[Start RECORDS SHOWN]

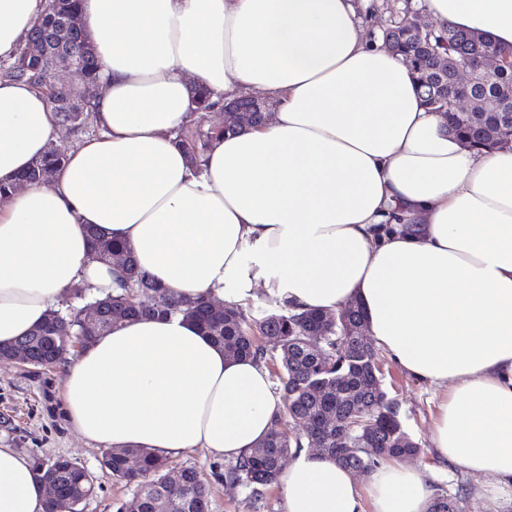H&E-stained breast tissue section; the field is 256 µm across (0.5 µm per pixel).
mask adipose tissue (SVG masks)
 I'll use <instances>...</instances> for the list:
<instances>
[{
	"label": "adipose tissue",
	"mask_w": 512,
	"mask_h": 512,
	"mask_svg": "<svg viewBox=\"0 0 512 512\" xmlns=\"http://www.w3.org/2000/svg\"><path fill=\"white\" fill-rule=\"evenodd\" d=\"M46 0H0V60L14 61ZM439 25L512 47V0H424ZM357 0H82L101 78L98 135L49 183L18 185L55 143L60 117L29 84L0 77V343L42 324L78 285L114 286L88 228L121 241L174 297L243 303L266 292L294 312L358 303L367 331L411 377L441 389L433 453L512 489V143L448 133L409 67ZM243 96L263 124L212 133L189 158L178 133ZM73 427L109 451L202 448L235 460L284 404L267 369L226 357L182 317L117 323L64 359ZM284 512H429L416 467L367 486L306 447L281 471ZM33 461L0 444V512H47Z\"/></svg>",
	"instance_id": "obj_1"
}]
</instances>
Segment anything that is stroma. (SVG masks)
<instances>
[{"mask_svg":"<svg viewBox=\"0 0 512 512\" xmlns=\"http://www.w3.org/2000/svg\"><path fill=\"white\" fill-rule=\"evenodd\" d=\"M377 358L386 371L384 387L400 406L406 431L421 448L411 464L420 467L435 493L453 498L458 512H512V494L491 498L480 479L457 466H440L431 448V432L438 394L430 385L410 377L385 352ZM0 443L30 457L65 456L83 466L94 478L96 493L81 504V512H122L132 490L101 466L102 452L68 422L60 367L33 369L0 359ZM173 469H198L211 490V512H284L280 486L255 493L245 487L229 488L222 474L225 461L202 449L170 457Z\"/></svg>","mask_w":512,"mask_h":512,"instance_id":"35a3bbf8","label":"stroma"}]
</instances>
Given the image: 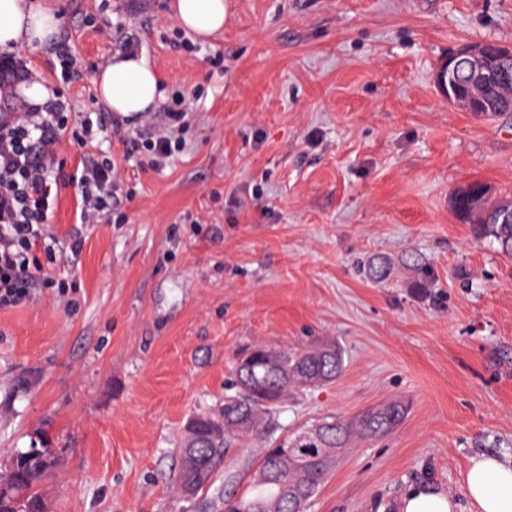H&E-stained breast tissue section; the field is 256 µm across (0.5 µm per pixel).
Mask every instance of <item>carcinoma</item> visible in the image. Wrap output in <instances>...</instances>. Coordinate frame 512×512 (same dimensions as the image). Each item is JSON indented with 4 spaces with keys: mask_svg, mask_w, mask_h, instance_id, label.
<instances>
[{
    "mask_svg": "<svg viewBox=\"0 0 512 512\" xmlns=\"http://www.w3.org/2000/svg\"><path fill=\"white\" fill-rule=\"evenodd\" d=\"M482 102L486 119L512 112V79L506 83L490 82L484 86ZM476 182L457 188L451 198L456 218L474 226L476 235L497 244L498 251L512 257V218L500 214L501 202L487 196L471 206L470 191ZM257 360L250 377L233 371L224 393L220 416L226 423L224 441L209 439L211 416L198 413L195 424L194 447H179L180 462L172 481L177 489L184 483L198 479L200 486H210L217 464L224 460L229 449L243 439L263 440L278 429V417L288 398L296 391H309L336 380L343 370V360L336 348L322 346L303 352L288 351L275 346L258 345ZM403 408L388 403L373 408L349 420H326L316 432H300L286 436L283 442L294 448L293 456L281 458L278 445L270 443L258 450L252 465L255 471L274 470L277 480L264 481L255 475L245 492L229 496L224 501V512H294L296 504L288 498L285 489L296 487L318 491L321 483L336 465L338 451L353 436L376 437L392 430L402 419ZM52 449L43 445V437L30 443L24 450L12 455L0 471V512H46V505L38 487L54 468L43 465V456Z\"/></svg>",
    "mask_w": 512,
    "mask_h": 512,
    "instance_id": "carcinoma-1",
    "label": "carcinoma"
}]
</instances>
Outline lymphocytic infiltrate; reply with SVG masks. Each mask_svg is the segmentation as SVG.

[End RECORDS SHOWN]

> [WHAT YOU WILL DO] Quote, without alteration, the final stretch of the entries: the line with "Mask every instance" onward to the last line.

> [SOLUTION TO THIS PROBLEM]
Mask every instance of <item>carcinoma</item> visible in the image. Wrap output in <instances>...</instances>. Coordinate frame 512×512 (same dimensions as the image). Each item is JSON indented with 4 spaces with keys: mask_svg, mask_w, mask_h, instance_id, label.
<instances>
[{
    "mask_svg": "<svg viewBox=\"0 0 512 512\" xmlns=\"http://www.w3.org/2000/svg\"><path fill=\"white\" fill-rule=\"evenodd\" d=\"M482 102L486 119L512 112V79L506 83L490 82L484 86ZM476 182L457 188L451 198L456 218L474 226L476 235L497 244L498 251L512 257V218L500 214L501 202L487 196L471 206L470 191ZM257 360L250 377L233 371L224 393L220 416L226 423L224 441L209 439L211 416L198 413L195 424L194 447H179L180 462L172 481L177 489L184 483L198 479L200 486H210L217 464L224 460L229 449L243 439L263 440L278 429V417L288 398L296 391H309L336 380L343 370V360L336 348L322 346L303 352L288 351L275 346L258 345ZM403 408L388 403L373 408L349 420H326L316 432H300L286 436L283 442L294 448L293 456L281 458L278 445L270 443L258 450L252 465L255 471L274 470L277 480L264 481L255 475L245 492L229 496L224 501V512H294L296 504L288 498L285 489L296 487L318 491L321 483L336 465L338 451L353 436L376 437L392 430L402 419ZM52 449L43 445V437L30 443L24 450L12 455L0 471V512H46V505L38 487L54 468L43 465V456Z\"/></svg>",
    "mask_w": 512,
    "mask_h": 512,
    "instance_id": "carcinoma-1",
    "label": "carcinoma"
}]
</instances>
Outline lymphocytic infiltrate; reply with SVG masks. Each mask_svg is the segmentation as SVG.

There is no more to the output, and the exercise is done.